[[ Task inputs open ]]
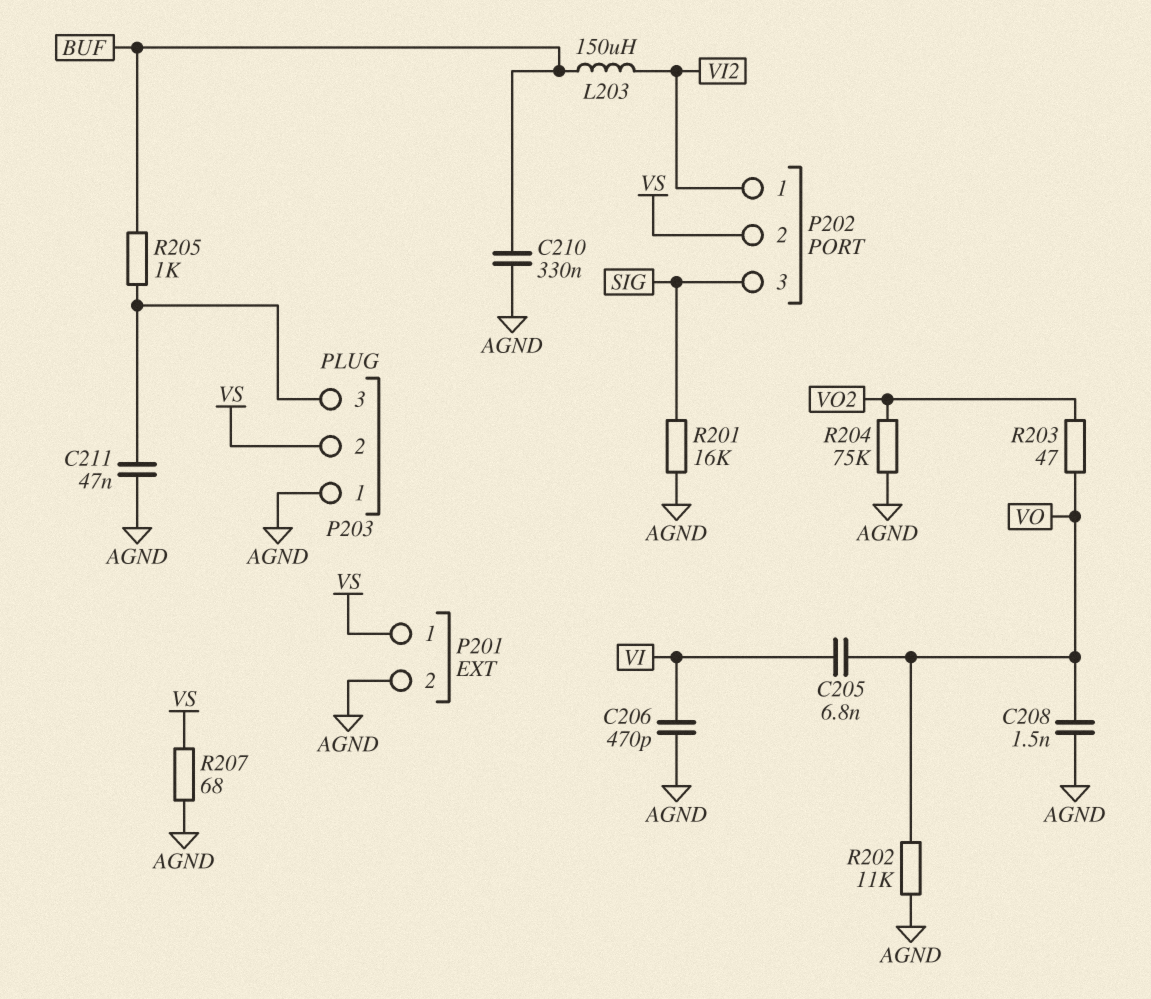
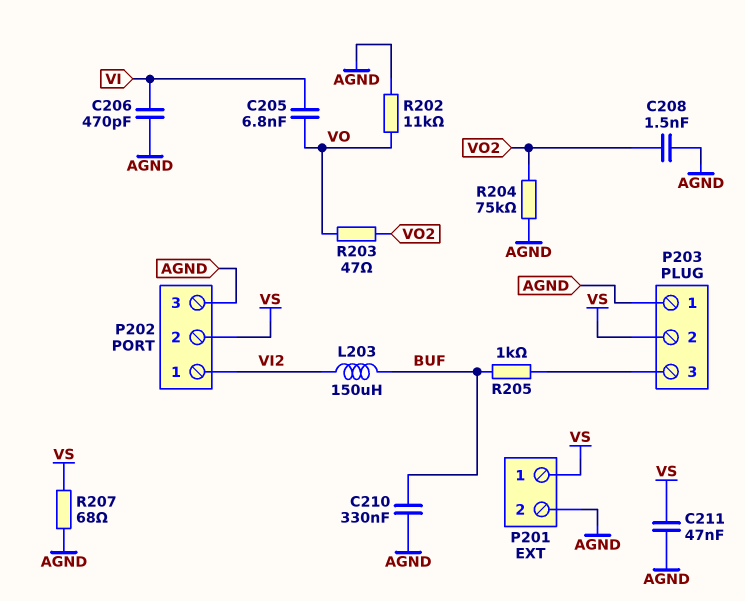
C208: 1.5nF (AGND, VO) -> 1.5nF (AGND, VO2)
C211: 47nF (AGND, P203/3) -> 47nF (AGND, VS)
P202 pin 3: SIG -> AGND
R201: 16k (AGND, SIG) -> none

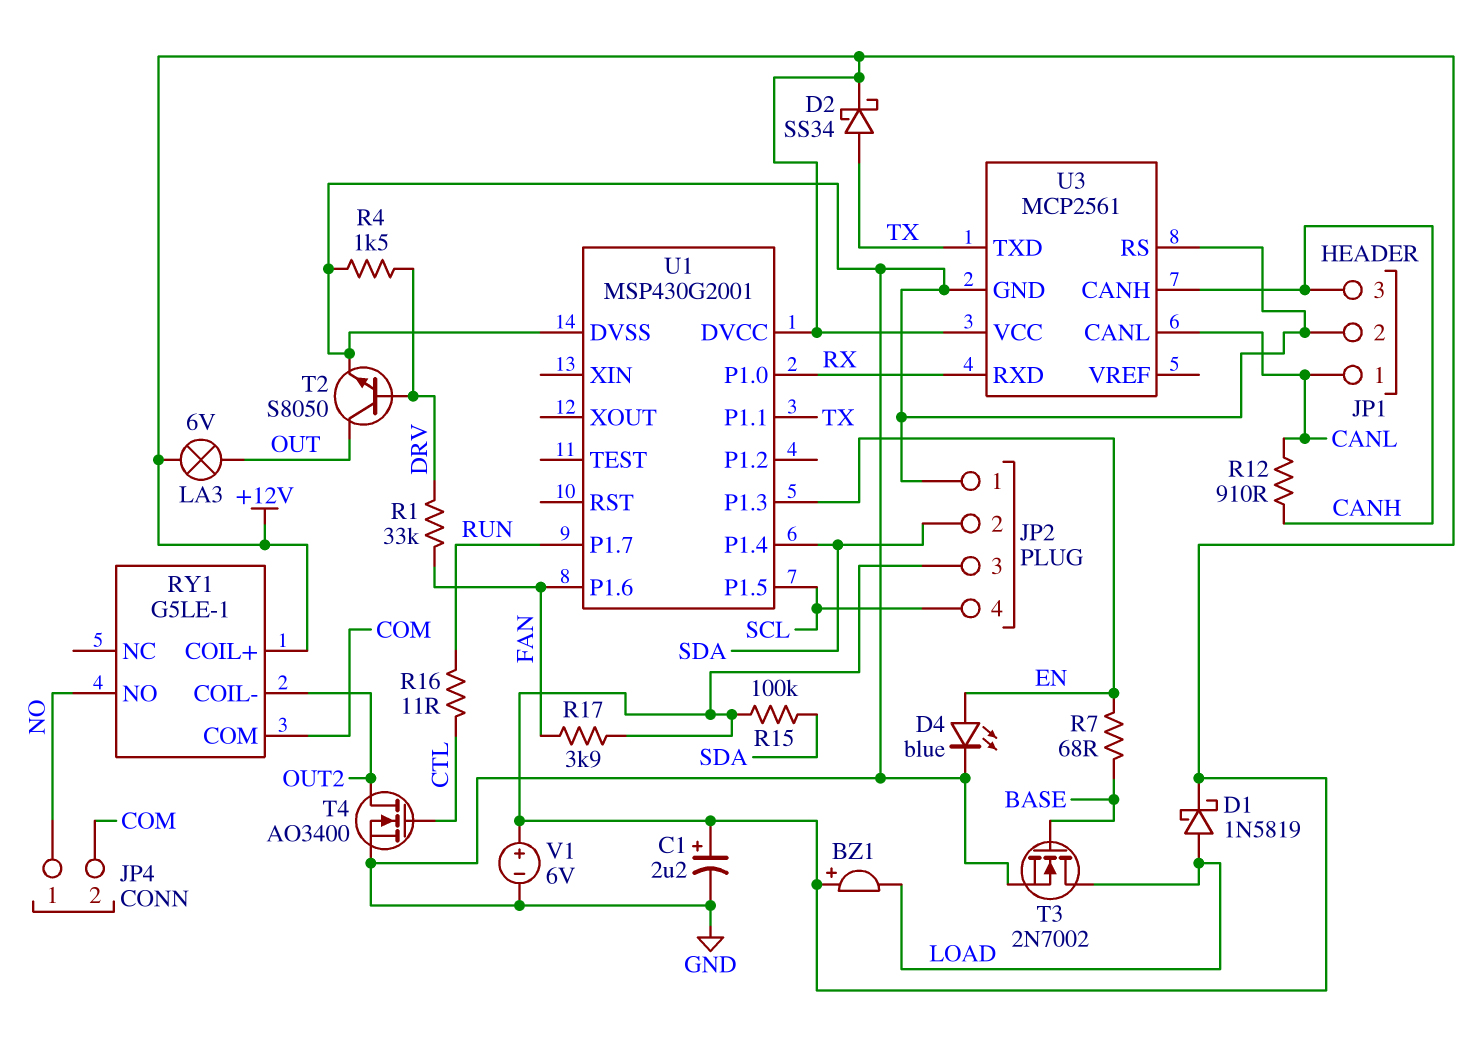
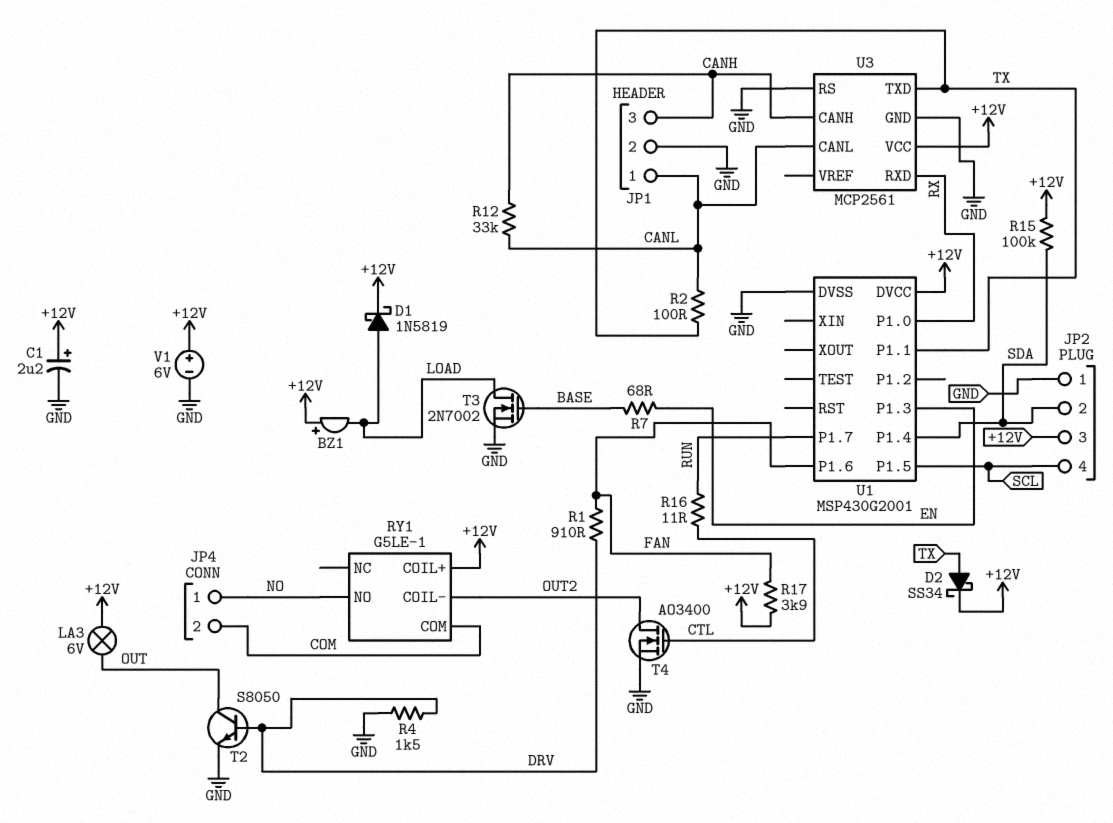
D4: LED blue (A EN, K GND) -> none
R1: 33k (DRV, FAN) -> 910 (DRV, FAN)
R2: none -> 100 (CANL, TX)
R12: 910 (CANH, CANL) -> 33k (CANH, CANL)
[[ Task inputs closed ]]
Task goal >>
Retype the whole listing exactly. Do not include the pictures.

Solution >>
C208: 1.5nF (AGND, VO) -> 1.5nF (AGND, VO2)
C211: 47nF (AGND, P203/3) -> 47nF (AGND, VS)
P202 pin 3: SIG -> AGND
R201: 16k (AGND, SIG) -> none

D4: LED blue (A EN, K GND) -> none
R1: 33k (DRV, FAN) -> 910 (DRV, FAN)
R2: none -> 100 (CANL, TX)
R12: 910 (CANH, CANL) -> 33k (CANH, CANL)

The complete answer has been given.